Instructions to follow -
Please write out all of the entries beneath this line exactly, skipping the pictures.

Source data -
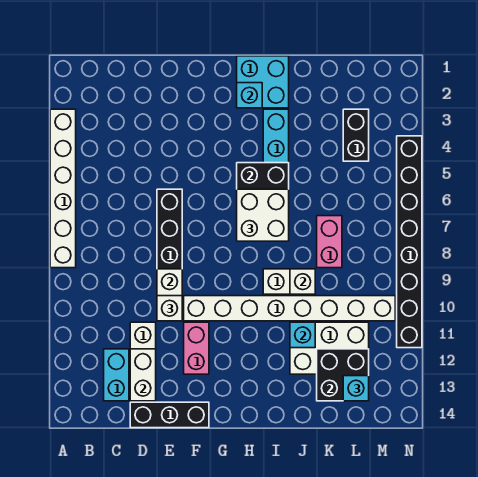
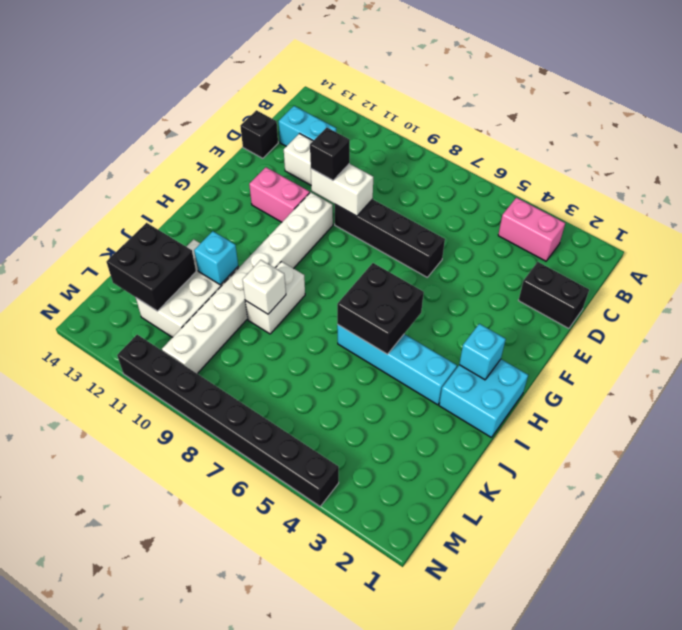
white 1x6 brick [50,109,76,268] -> none
white 1x2 brick [130,349,156,401] -> none
black 1x3 brick [130,402,209,428] -> black 1x1 brick [240,110,278,158]
white 1x1 brick [157,296,182,321] -> black 1x1 brick [310,128,350,180]
white 2x2 brick [237,189,289,241] -> none
pink 1x2 brick [317,216,342,268] -> pink 1x2 brick moved to [498,198,565,261]
black 1x2 brick [343,109,369,161] -> black 1x2 brick moved to [519,262,589,329]
cyan 1x1 brick [343,376,369,401] -> none

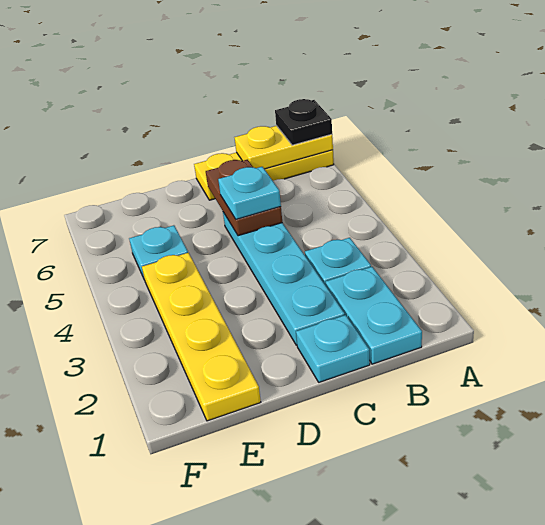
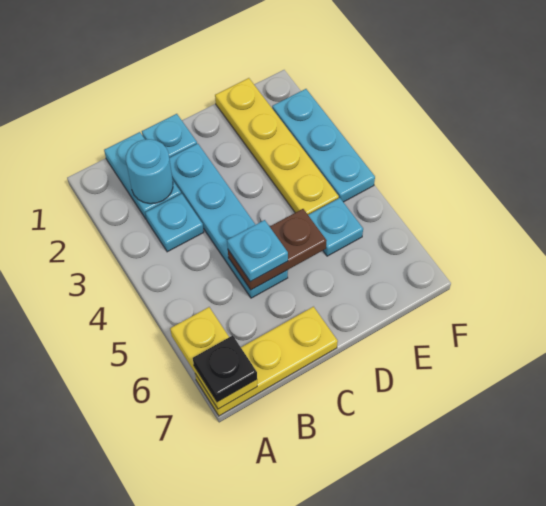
yellow 1x2 plate [235,126,333,169] -> yellow 1x2 plate turned to [170,307,257,409]
none -> cyan 1x1 round brick [126,139,173,204]
brown 1x2 plate [206,160,282,236] -> brown 1x2 plate turned to [228,209,327,290]
none -> cyan 1x3 plate [272,89,375,202]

Your response -
white 1x6 brick [50,109,76,268] -> none
white 1x2 brick [130,349,156,401] -> none
black 1x3 brick [130,402,209,428] -> black 1x1 brick [240,110,278,158]
white 1x1 brick [157,296,182,321] -> black 1x1 brick [310,128,350,180]
white 2x2 brick [237,189,289,241] -> none
pink 1x2 brick [317,216,342,268] -> pink 1x2 brick moved to [498,198,565,261]
black 1x2 brick [343,109,369,161] -> black 1x2 brick moved to [519,262,589,329]
cyan 1x1 brick [343,376,369,401] -> none

yellow 1x2 plate [235,126,333,169] -> yellow 1x2 plate turned to [170,307,257,409]
none -> cyan 1x1 round brick [126,139,173,204]
brown 1x2 plate [206,160,282,236] -> brown 1x2 plate turned to [228,209,327,290]
none -> cyan 1x3 plate [272,89,375,202]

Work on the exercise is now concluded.